Available data –
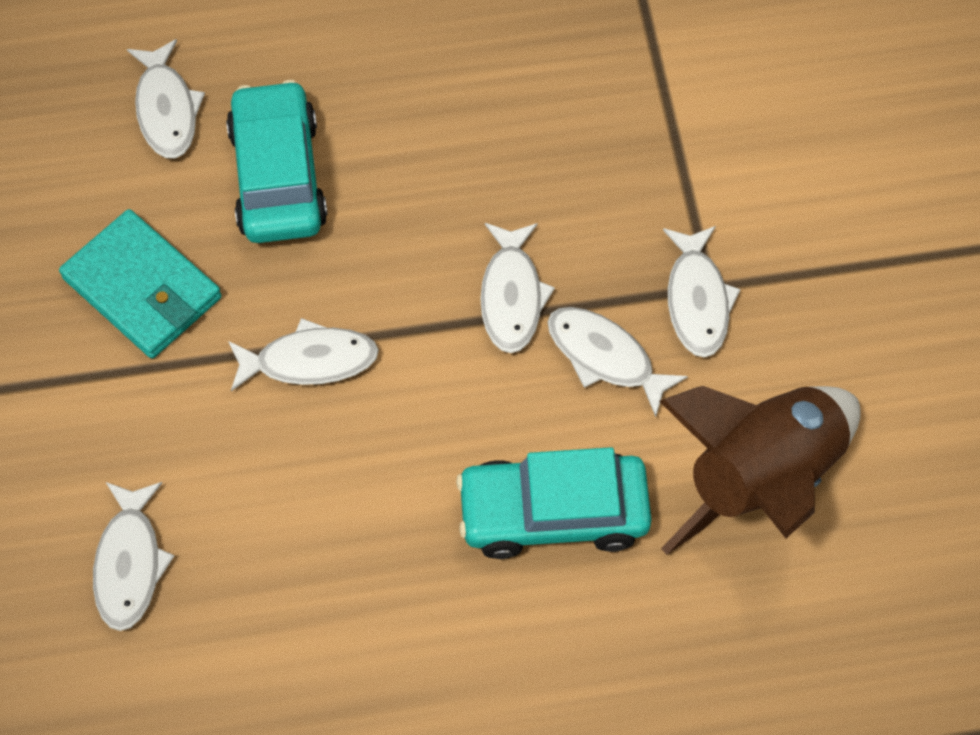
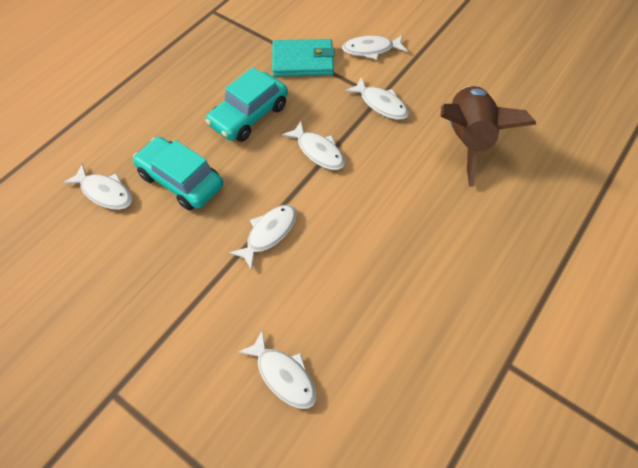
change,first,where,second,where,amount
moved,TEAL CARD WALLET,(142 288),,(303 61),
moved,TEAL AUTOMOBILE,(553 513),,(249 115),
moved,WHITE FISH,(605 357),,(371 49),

Task details – The word is "moved". Copy every line above where it appears.

Solution to the problem –
moved,TEAL CARD WALLET,(142 288),,(303 61),
moved,TEAL AUTOMOBILE,(553 513),,(249 115),
moved,WHITE FISH,(605 357),,(371 49),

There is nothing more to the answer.